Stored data
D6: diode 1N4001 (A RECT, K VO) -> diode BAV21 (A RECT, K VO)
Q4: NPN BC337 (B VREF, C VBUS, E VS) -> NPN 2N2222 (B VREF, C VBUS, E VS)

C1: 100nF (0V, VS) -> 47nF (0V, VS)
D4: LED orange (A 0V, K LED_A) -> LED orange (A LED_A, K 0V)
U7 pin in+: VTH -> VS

=== PROMPT ===
Your reply should be all of the data, returned exactly.

=== WRITTEN ANSWER ===
D6: diode 1N4001 (A RECT, K VO) -> diode BAV21 (A RECT, K VO)
Q4: NPN BC337 (B VREF, C VBUS, E VS) -> NPN 2N2222 (B VREF, C VBUS, E VS)

C1: 100nF (0V, VS) -> 47nF (0V, VS)
D4: LED orange (A 0V, K LED_A) -> LED orange (A LED_A, K 0V)
U7 pin in+: VTH -> VS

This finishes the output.